+++ Provided records

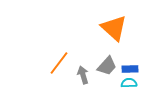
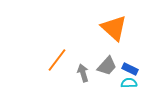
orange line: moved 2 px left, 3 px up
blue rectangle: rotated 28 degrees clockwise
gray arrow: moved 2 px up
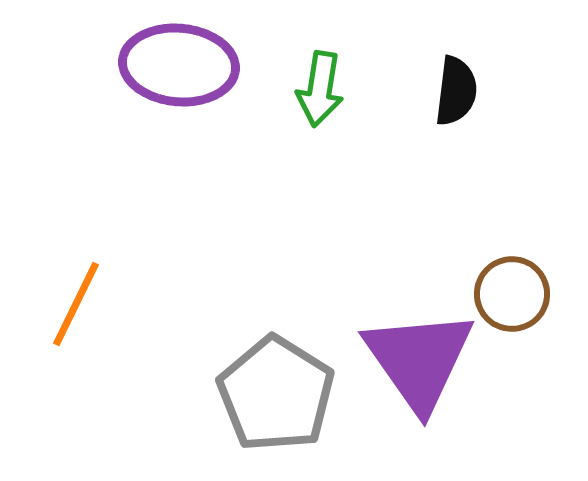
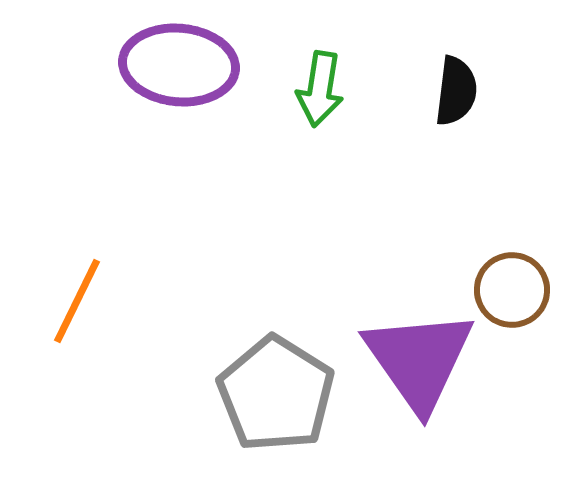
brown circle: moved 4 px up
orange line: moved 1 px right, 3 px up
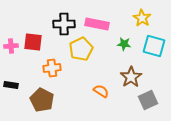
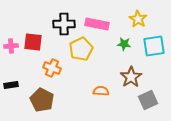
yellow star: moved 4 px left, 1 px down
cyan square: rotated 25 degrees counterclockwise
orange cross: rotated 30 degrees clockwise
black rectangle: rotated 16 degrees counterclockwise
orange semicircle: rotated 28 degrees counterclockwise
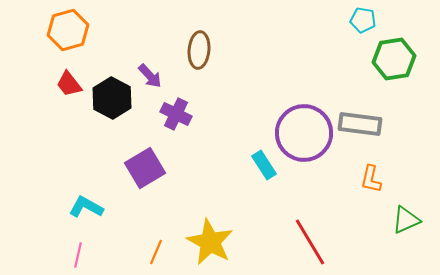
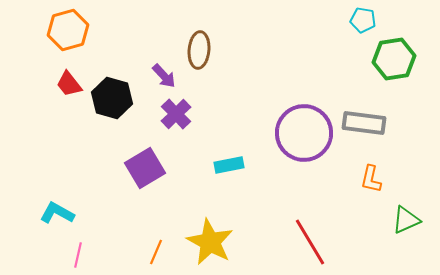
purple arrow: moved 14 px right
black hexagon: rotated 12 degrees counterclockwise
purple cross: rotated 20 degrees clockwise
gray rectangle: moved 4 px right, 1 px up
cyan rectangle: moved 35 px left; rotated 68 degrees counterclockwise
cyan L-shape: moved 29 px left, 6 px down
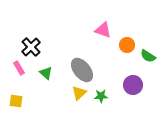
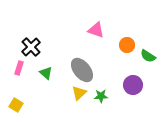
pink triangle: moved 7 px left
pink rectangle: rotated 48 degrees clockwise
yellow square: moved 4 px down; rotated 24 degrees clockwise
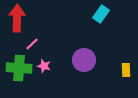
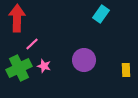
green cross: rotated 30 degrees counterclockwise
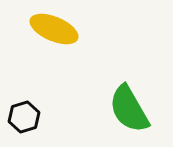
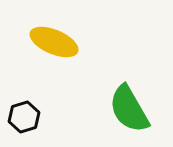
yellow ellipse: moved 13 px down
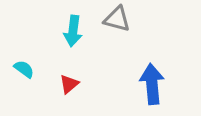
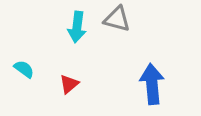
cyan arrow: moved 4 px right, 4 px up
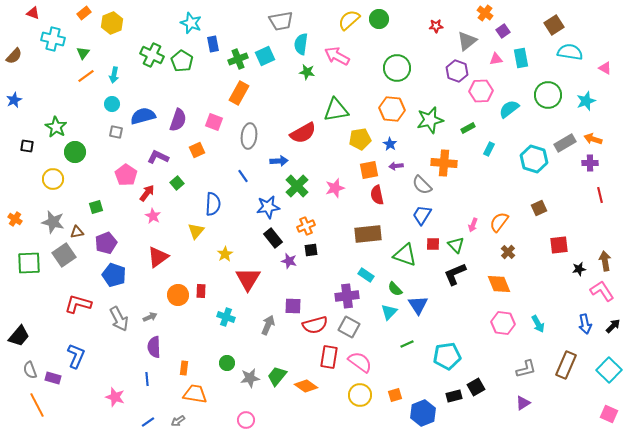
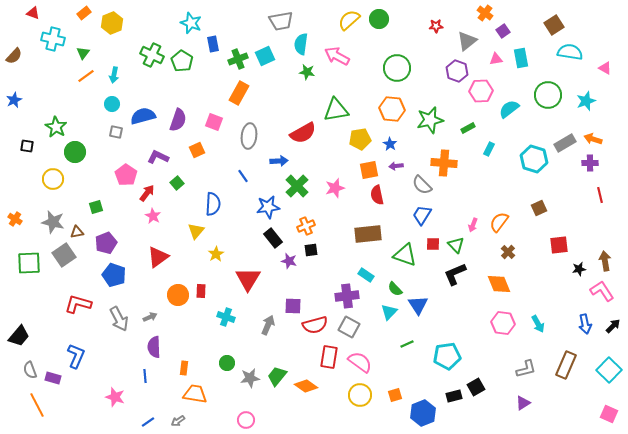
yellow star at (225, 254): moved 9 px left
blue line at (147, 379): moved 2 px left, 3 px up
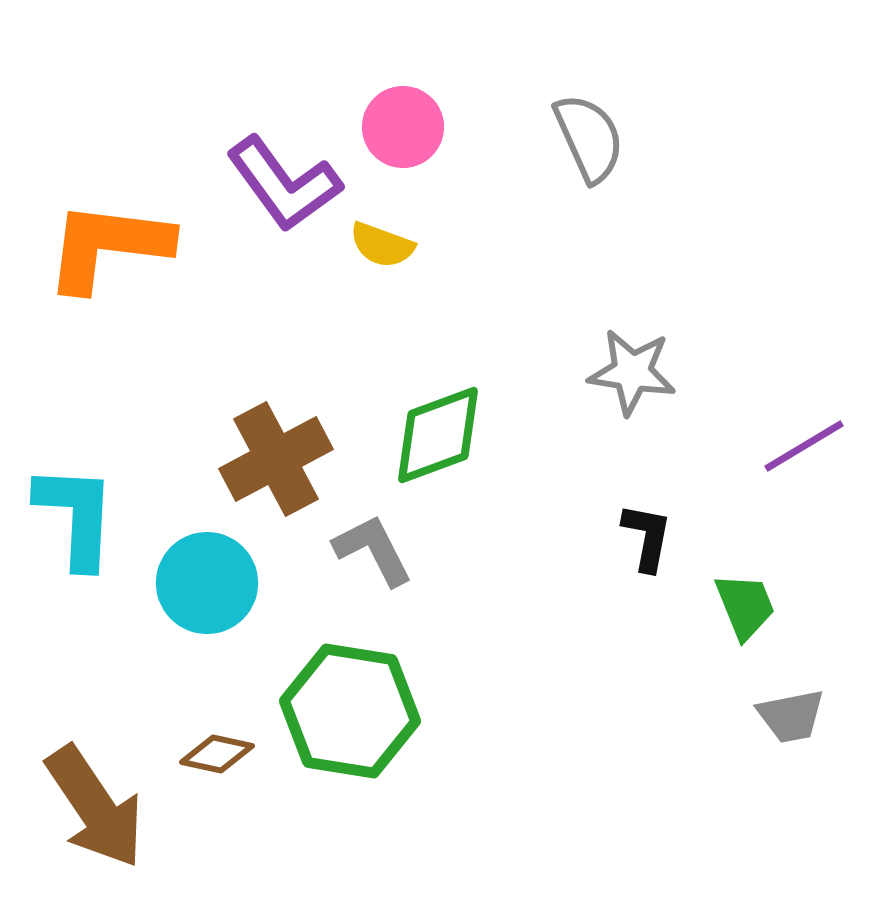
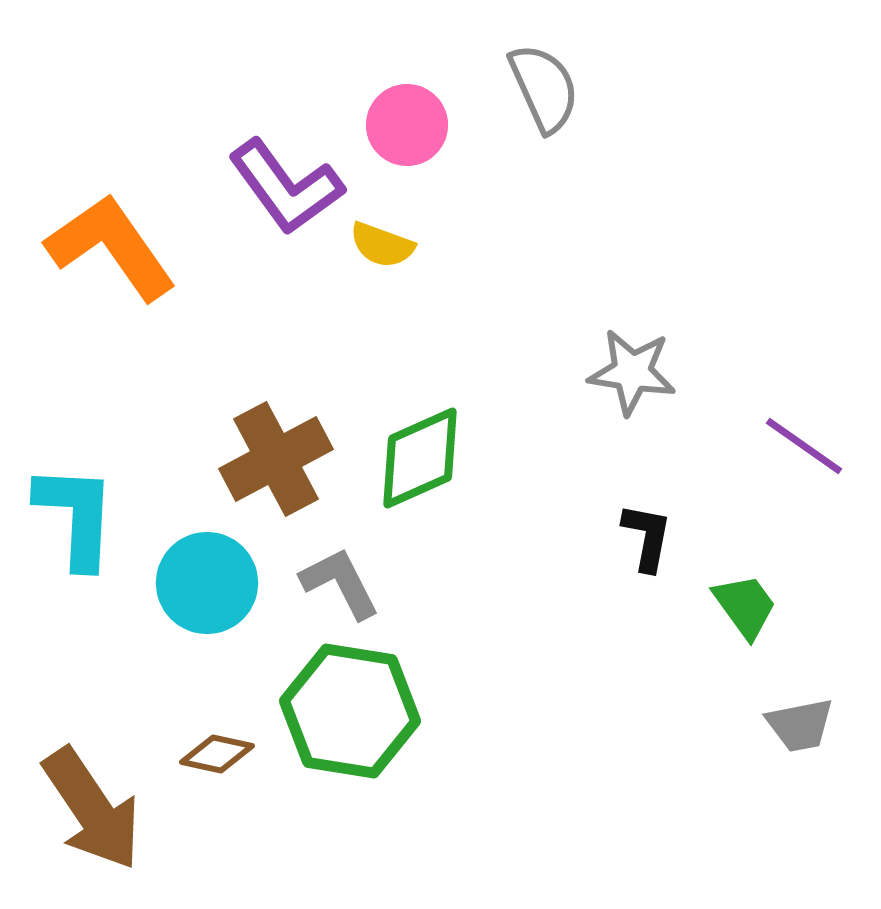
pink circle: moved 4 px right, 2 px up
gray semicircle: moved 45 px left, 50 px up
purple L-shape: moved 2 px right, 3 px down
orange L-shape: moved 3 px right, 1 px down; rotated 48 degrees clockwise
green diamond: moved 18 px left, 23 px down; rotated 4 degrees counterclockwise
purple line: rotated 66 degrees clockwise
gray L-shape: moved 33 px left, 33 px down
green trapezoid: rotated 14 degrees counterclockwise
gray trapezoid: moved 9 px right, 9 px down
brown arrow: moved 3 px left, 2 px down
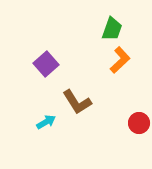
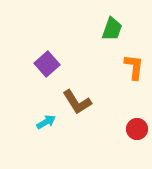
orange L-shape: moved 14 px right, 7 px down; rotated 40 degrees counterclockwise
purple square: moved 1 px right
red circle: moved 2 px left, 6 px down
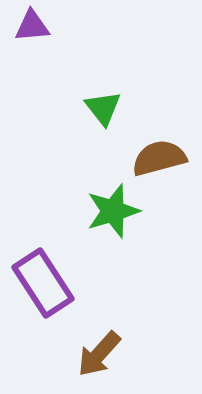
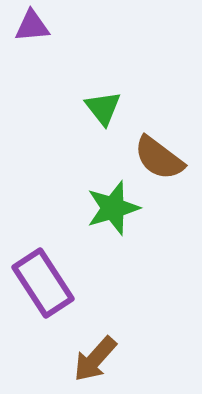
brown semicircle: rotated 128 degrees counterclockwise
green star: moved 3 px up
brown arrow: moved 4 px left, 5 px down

++++++

Activity - Return the preceding entries exactly, each word as given, but leave out any picture.

Written reply -
orange line: moved 2 px left, 3 px up
blue rectangle: rotated 28 degrees clockwise
gray arrow: moved 2 px up
brown circle: moved 4 px up
orange line: moved 1 px right, 3 px up
yellow star: moved 4 px left, 1 px down
cyan square: rotated 25 degrees counterclockwise
orange cross: rotated 30 degrees clockwise
black rectangle: rotated 16 degrees counterclockwise
orange semicircle: rotated 28 degrees counterclockwise
purple arrow: moved 14 px right
black hexagon: rotated 12 degrees counterclockwise
purple cross: rotated 20 degrees clockwise
gray rectangle: moved 4 px right, 1 px up
cyan rectangle: moved 35 px left; rotated 68 degrees counterclockwise
cyan L-shape: moved 29 px left, 6 px down
pink triangle: moved 7 px left
pink rectangle: rotated 48 degrees clockwise
yellow square: moved 4 px down; rotated 24 degrees clockwise
green cross: rotated 30 degrees counterclockwise
yellow ellipse: moved 13 px down
cyan arrow: moved 4 px right, 4 px up
yellow star at (225, 254): moved 9 px left
blue line at (147, 379): moved 2 px left, 3 px up
pink circle: moved 4 px right, 2 px up
gray semicircle: moved 45 px left, 50 px up
purple L-shape: moved 2 px right, 3 px down
orange L-shape: moved 3 px right, 1 px down; rotated 48 degrees clockwise
green diamond: moved 18 px left, 23 px down; rotated 4 degrees counterclockwise
purple line: rotated 66 degrees clockwise
gray L-shape: moved 33 px left, 33 px down
green trapezoid: rotated 14 degrees counterclockwise
gray trapezoid: moved 9 px right, 9 px down
brown arrow: moved 3 px left, 2 px down
orange L-shape: moved 14 px right, 7 px down; rotated 40 degrees counterclockwise
purple square: moved 1 px right
red circle: moved 2 px left, 6 px down
brown semicircle: rotated 128 degrees counterclockwise
green star: moved 3 px up
brown arrow: moved 4 px left, 5 px down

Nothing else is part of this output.